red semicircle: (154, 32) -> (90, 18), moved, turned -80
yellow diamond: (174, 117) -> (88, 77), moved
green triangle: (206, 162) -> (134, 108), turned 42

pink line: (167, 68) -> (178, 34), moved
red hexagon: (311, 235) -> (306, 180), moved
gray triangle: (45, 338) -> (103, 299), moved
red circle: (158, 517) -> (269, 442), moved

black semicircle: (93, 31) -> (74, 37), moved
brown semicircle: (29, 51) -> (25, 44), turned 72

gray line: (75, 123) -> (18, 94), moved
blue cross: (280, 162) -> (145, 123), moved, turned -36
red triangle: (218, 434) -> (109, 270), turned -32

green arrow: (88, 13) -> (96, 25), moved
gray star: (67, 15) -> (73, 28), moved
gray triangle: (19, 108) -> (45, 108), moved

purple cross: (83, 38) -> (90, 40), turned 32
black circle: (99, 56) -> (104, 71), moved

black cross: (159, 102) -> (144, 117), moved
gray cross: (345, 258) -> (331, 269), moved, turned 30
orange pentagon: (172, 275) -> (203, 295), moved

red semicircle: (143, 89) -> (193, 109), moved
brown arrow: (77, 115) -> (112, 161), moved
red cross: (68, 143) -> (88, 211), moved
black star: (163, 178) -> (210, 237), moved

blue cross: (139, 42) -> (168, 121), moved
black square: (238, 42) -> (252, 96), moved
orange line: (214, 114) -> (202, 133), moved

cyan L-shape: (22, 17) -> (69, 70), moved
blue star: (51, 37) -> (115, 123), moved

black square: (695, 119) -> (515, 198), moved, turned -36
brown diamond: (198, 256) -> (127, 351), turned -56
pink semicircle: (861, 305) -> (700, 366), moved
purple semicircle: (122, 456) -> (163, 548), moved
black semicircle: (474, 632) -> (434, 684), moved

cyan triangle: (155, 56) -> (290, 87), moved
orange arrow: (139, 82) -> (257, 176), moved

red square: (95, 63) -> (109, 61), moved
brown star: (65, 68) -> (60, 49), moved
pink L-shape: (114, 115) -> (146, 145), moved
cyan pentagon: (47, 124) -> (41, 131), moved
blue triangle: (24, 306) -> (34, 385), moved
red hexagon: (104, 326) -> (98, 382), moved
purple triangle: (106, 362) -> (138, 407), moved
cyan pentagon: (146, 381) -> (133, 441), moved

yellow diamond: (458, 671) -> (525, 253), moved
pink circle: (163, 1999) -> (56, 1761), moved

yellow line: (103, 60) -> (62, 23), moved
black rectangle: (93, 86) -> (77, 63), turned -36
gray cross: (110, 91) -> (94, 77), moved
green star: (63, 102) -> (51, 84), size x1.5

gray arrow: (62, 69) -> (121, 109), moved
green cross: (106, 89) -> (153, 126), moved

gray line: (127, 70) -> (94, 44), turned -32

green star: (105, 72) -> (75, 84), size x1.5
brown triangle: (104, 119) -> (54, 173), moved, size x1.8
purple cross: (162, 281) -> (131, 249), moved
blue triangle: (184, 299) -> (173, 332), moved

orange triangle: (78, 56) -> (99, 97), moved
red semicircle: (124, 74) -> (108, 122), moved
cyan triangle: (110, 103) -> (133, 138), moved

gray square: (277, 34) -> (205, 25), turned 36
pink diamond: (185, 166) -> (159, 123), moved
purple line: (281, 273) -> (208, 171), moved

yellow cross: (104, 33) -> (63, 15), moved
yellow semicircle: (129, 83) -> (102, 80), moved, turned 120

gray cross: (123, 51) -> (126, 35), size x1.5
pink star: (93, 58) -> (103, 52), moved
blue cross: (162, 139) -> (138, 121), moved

■ THE TASK:
Give an exact copy of the lines above from the line with "black semicircle: (474, 632)" up to and including the line with "gray cross: (110, 91) -> (94, 77), moved", and leave everything else out.

■ OUTPUT:
black semicircle: (474, 632) -> (434, 684), moved

cyan triangle: (155, 56) -> (290, 87), moved
orange arrow: (139, 82) -> (257, 176), moved

red square: (95, 63) -> (109, 61), moved
brown star: (65, 68) -> (60, 49), moved
pink L-shape: (114, 115) -> (146, 145), moved
cyan pentagon: (47, 124) -> (41, 131), moved
blue triangle: (24, 306) -> (34, 385), moved
red hexagon: (104, 326) -> (98, 382), moved
purple triangle: (106, 362) -> (138, 407), moved
cyan pentagon: (146, 381) -> (133, 441), moved

yellow diamond: (458, 671) -> (525, 253), moved
pink circle: (163, 1999) -> (56, 1761), moved

yellow line: (103, 60) -> (62, 23), moved
black rectangle: (93, 86) -> (77, 63), turned -36
gray cross: (110, 91) -> (94, 77), moved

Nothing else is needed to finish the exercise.